EXERCISE MATERIAL »
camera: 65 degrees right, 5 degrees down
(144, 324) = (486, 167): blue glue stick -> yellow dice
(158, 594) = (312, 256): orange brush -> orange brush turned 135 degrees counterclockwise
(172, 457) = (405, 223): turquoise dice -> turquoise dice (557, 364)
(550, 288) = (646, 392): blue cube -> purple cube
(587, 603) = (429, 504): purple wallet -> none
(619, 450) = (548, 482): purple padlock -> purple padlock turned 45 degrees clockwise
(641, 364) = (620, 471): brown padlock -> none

...

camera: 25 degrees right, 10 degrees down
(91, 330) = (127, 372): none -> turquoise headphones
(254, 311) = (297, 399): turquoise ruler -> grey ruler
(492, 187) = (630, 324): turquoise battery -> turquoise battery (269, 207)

ACTIVITY » Taking the line with "(172, 457) = (405, 223): turquoise" as the first and the line with "(641, 364) = (620, 471): brown" as the last, retype that stretch of the data above exactly, with no other lines.

WRITTEN RESPONSE »
(172, 457) = (405, 223): turquoise dice -> turquoise dice (557, 364)
(550, 288) = (646, 392): blue cube -> purple cube
(587, 603) = (429, 504): purple wallet -> none
(619, 450) = (548, 482): purple padlock -> purple padlock turned 45 degrees clockwise
(641, 364) = (620, 471): brown padlock -> none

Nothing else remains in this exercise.